Excerpted records.
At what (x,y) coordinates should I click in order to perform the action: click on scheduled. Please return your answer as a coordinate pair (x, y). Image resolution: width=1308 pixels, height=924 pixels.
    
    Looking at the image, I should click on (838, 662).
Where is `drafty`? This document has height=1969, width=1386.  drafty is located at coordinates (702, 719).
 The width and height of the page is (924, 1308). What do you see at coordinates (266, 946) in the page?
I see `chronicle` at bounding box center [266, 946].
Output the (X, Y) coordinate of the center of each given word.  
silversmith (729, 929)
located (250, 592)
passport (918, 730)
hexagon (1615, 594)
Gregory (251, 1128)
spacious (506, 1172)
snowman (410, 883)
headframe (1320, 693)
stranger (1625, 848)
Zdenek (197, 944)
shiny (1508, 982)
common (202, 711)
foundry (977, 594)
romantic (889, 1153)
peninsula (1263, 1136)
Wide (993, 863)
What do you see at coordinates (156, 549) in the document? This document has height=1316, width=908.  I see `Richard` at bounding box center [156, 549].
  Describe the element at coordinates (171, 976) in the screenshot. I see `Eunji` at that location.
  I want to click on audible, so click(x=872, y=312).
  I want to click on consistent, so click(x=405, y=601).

Given problem.
How many lines in the data above contain the word "bounding"? Reply with the number alone.

Task answer.
2